Your task >>
Go through the entries below. Copy each line in which "green" appears.

•••••

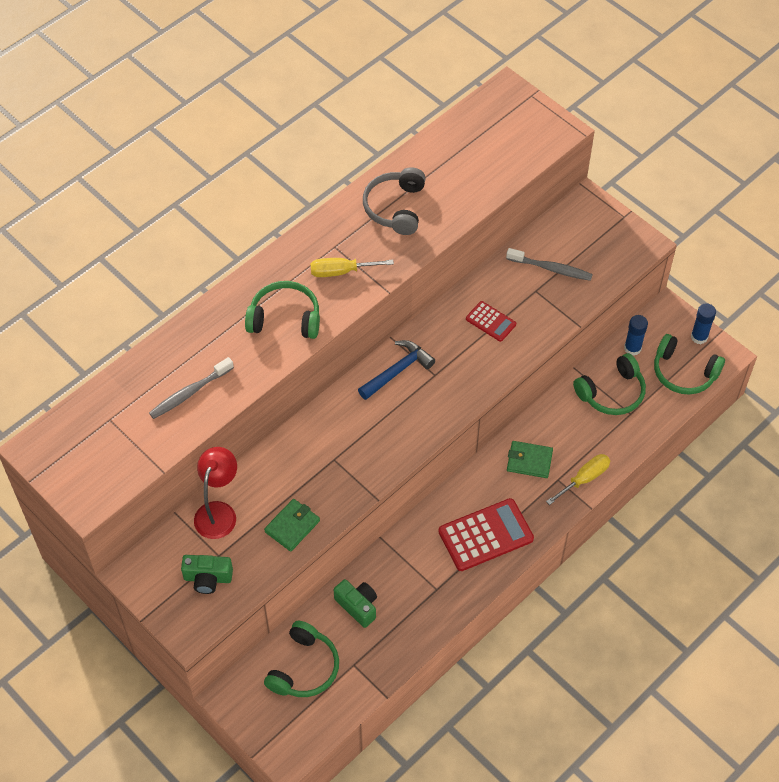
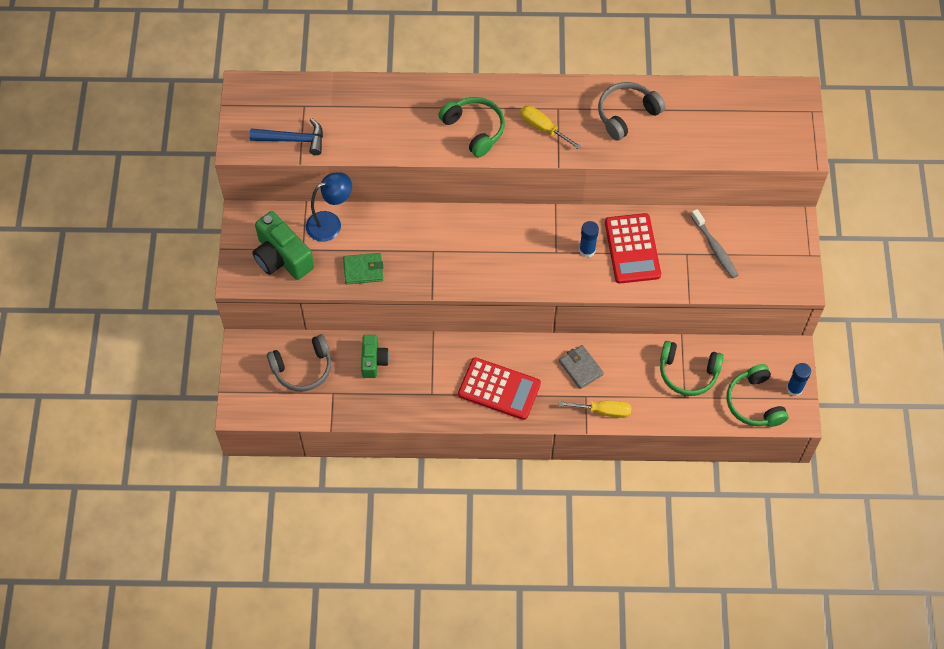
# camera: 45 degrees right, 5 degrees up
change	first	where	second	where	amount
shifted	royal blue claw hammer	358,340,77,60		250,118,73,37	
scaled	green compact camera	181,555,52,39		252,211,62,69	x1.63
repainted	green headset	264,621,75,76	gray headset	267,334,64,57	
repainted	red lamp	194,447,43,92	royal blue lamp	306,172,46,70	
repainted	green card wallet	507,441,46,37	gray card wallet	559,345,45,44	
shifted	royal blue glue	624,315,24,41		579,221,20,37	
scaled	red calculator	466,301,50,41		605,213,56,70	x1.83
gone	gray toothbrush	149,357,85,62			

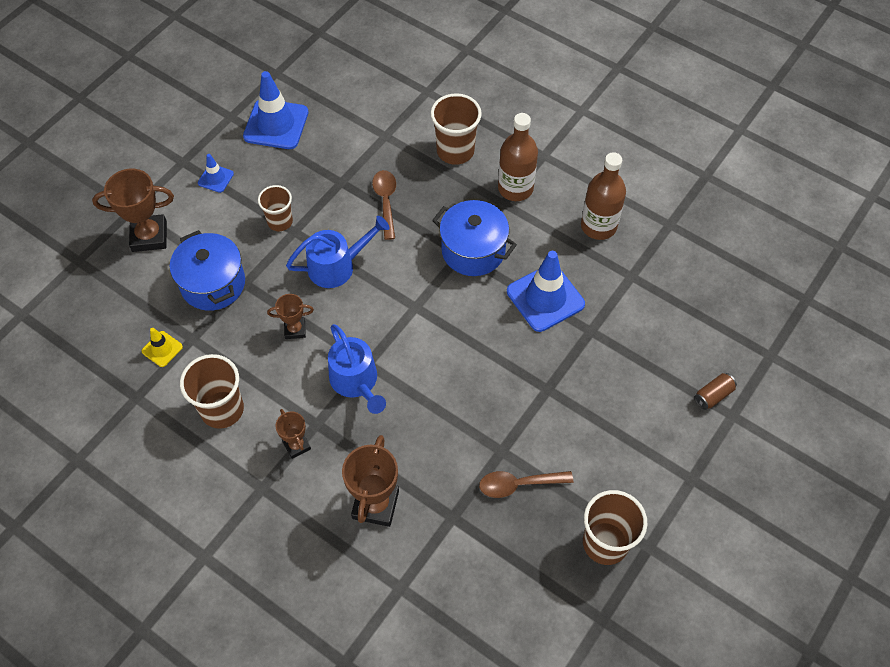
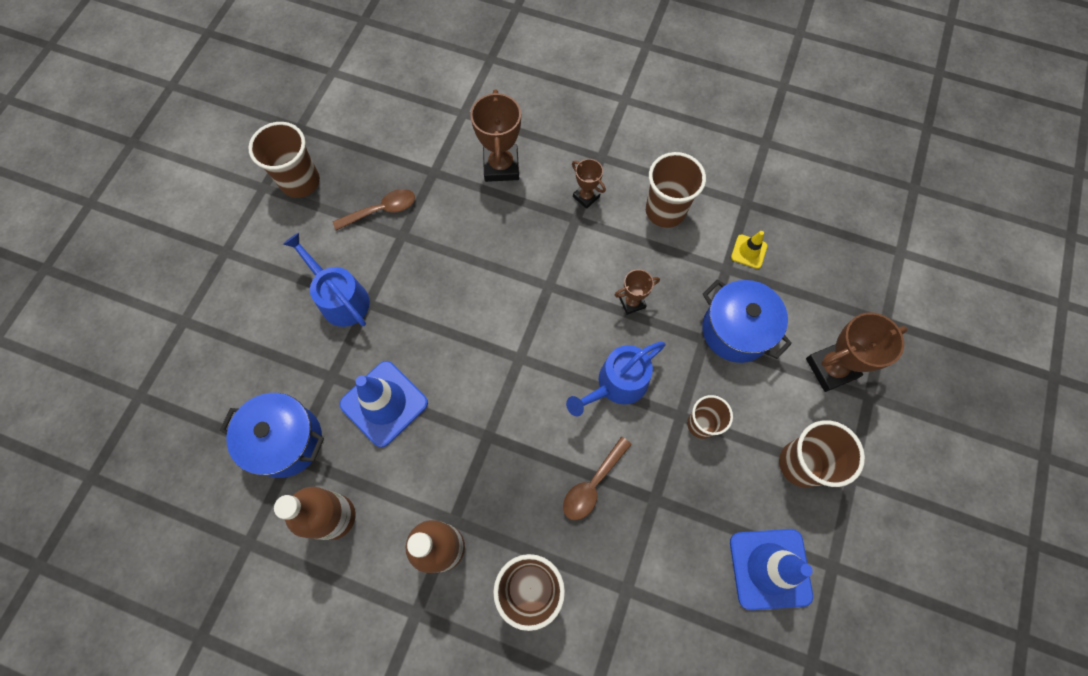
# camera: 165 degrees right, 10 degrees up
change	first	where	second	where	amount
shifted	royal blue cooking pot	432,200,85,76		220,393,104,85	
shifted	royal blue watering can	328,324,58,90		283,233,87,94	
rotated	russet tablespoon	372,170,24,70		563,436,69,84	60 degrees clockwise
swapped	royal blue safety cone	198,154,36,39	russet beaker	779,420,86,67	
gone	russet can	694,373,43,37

•••••

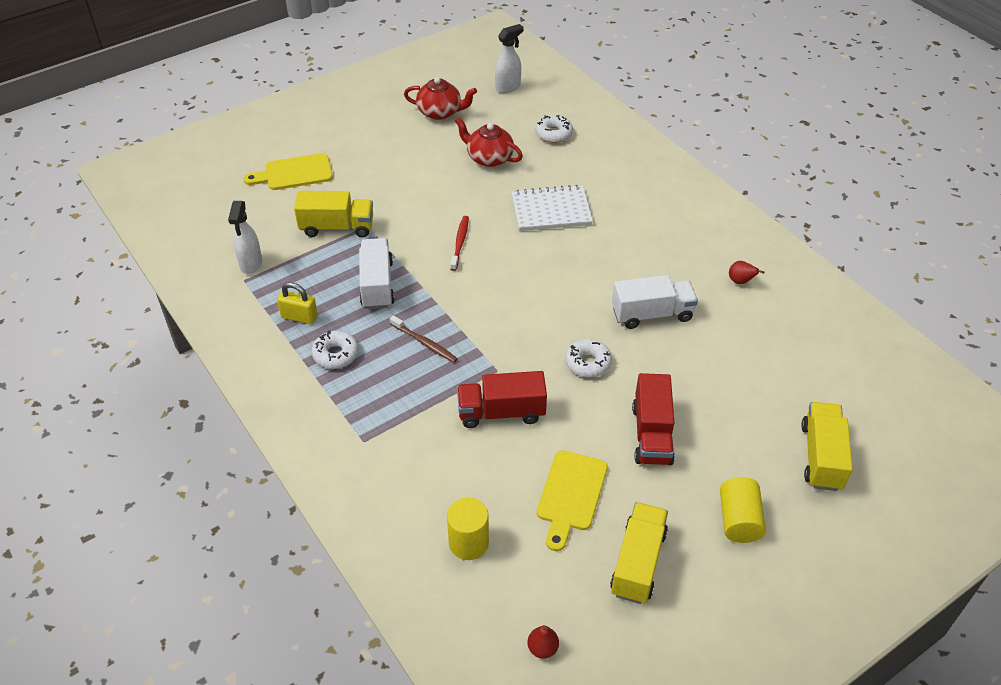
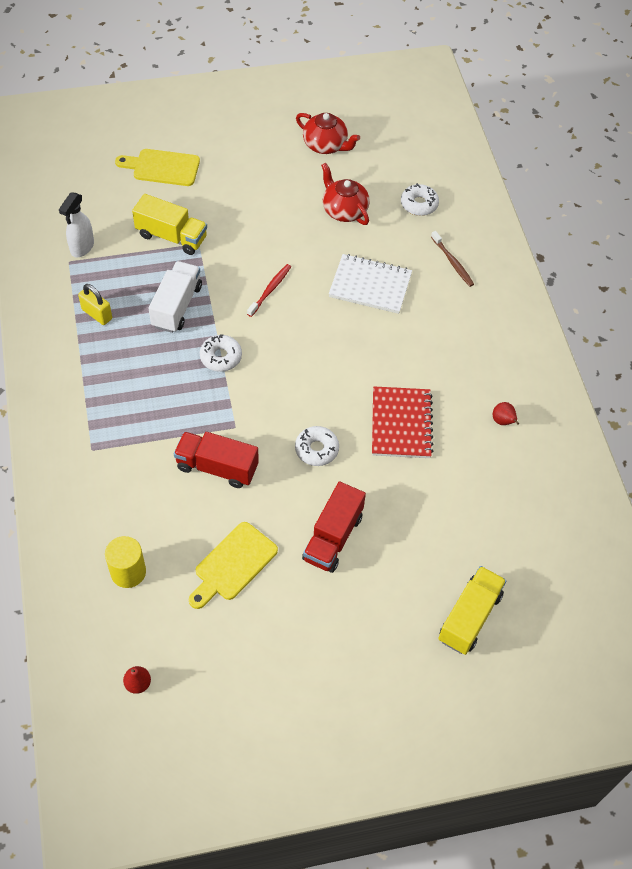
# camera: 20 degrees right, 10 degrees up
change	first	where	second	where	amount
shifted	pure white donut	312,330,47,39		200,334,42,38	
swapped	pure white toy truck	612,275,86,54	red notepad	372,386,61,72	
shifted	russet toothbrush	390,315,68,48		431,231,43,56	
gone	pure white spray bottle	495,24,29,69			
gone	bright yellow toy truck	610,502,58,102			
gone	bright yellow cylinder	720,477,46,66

•••••

Exercise output >>
scaled	green compact camera	181,555,52,39		252,211,62,69	x1.63
repainted	green headset	264,621,75,76	gray headset	267,334,64,57	
repainted	green card wallet	507,441,46,37	gray card wallet	559,345,45,44	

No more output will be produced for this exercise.